Exercise data:
+ + + + +
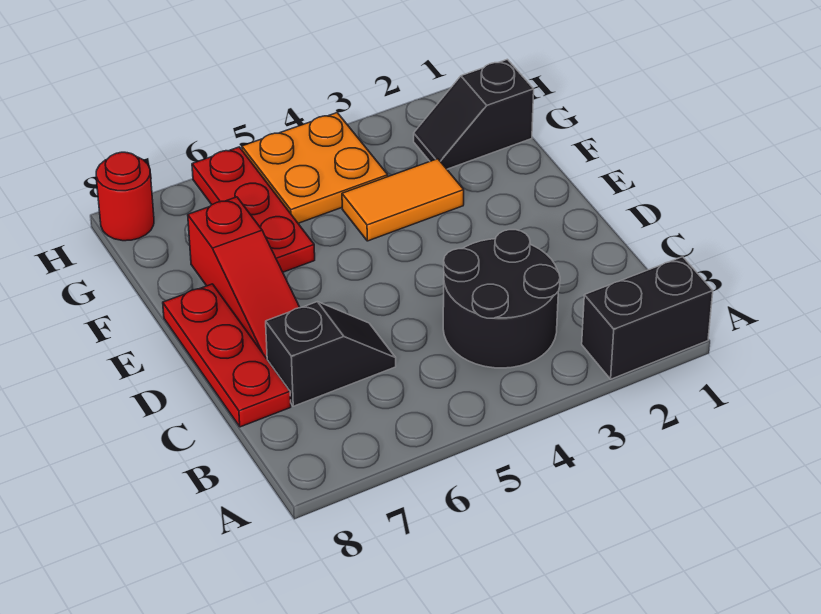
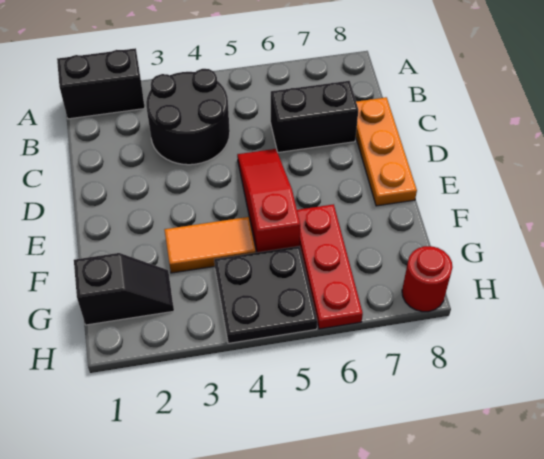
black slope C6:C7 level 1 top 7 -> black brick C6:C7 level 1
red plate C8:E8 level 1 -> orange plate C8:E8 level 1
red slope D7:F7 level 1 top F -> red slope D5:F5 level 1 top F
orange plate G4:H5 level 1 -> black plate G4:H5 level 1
+ + + + +
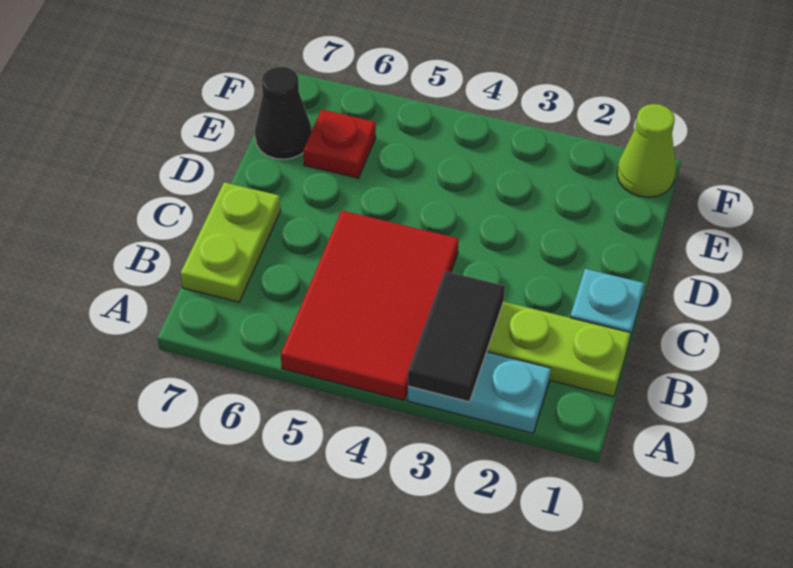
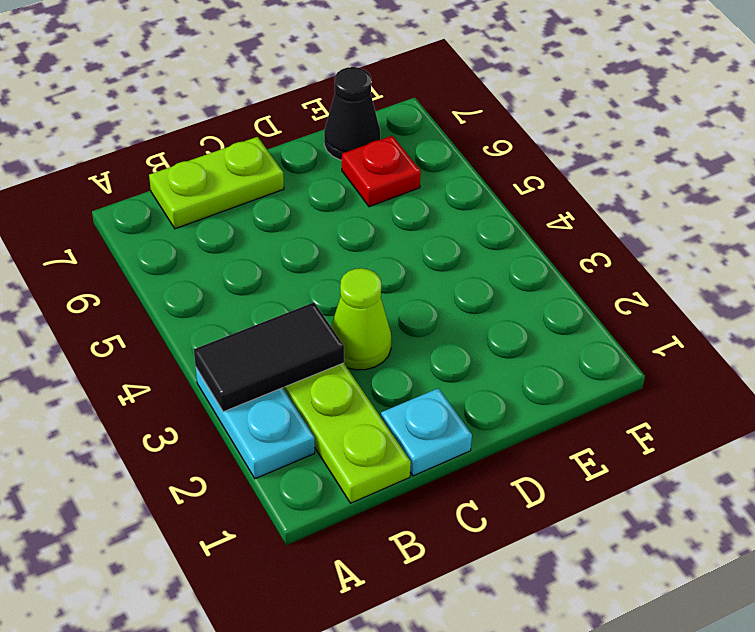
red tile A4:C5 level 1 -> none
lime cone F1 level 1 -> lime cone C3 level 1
+ + + + +
What the exercise asks:
Look above for the line with "red plate C8:E8" and the line with "orange plate G4:H5", and reproduce exactly those two lines plus every line between, nothing more.

Answer box:
red plate C8:E8 level 1 -> orange plate C8:E8 level 1
red slope D7:F7 level 1 top F -> red slope D5:F5 level 1 top F
orange plate G4:H5 level 1 -> black plate G4:H5 level 1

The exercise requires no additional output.